Task goal
Transcribe the lines below verbatim, skipping the images.
(Data provided Opens)
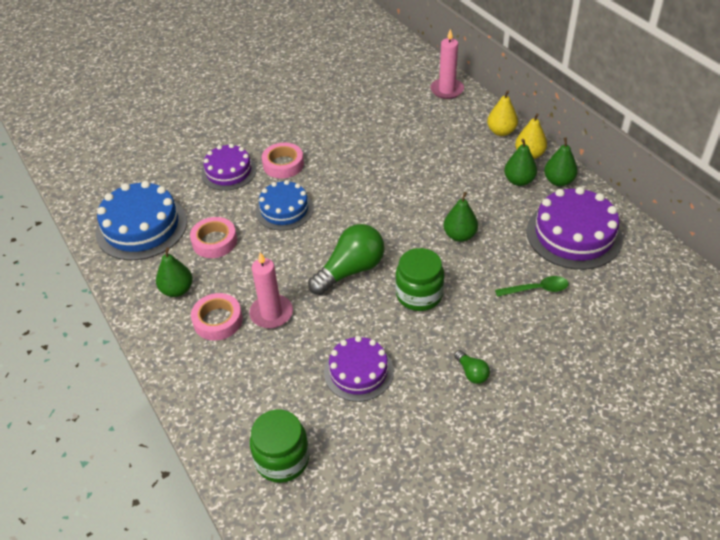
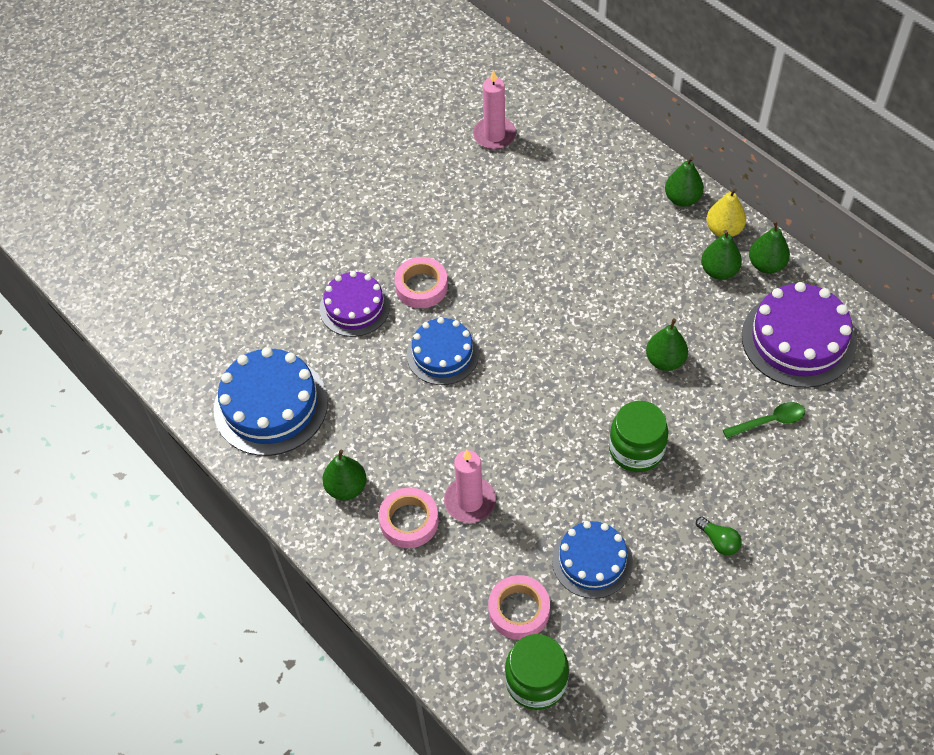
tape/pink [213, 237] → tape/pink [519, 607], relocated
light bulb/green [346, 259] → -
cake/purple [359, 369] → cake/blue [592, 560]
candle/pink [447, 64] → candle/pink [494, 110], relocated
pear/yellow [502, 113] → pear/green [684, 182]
(Data provided Closes)
Result below
tape/pink [213, 237] → tape/pink [519, 607], relocated
light bulb/green [346, 259] → -
cake/purple [359, 369] → cake/blue [592, 560]
candle/pink [447, 64] → candle/pink [494, 110], relocated
pear/yellow [502, 113] → pear/green [684, 182]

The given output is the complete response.